Task to complete → Set down exactly, with nothing added, the lines from the one containing "(221, 141) = (88, 266): red robot -> none" through the end of the entries.

Data shown →
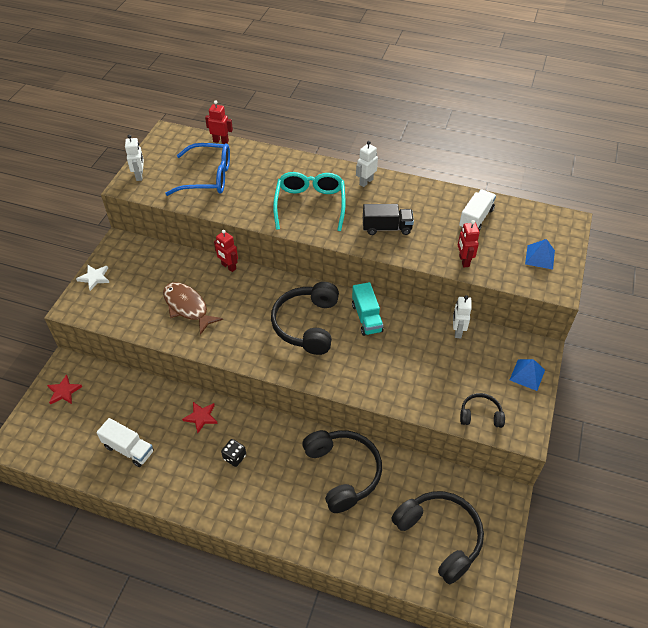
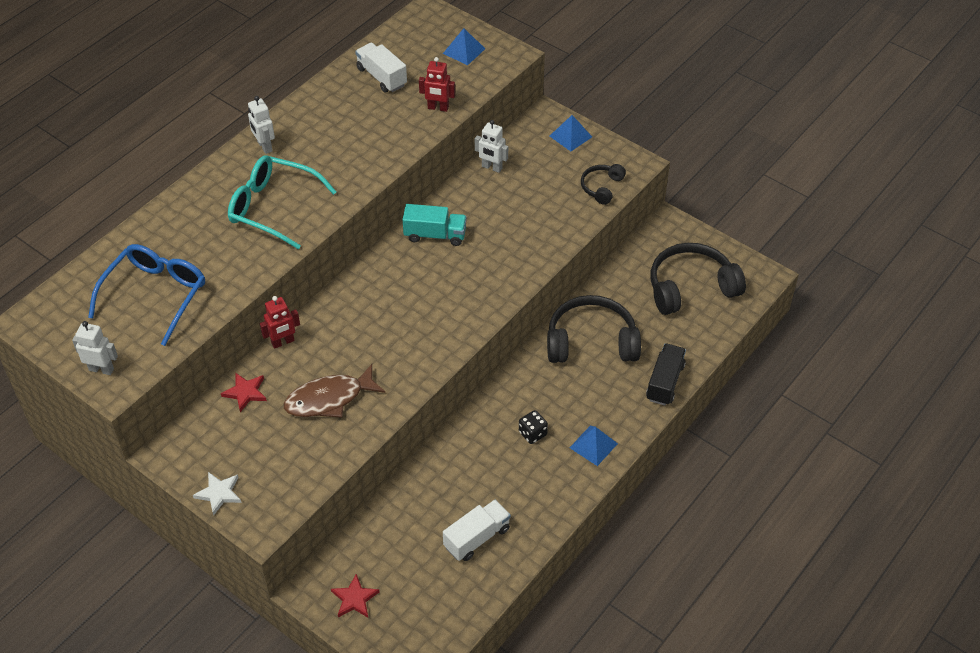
camera: 70 degrees left, 0 degrees up
(201, 417) = (463, 454): red star -> red star (245, 392)
(221, 141) = (88, 266): red robot -> none
(237, 505) = (593, 445): none -> blue pyramid
(307, 324) = (417, 290): black headphones -> none
(386, 228) = (353, 152): black truck -> black truck (665, 382)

Task solution →
(221, 141) = (88, 266): red robot -> none
(237, 505) = (593, 445): none -> blue pyramid
(307, 324) = (417, 290): black headphones -> none
(386, 228) = (353, 152): black truck -> black truck (665, 382)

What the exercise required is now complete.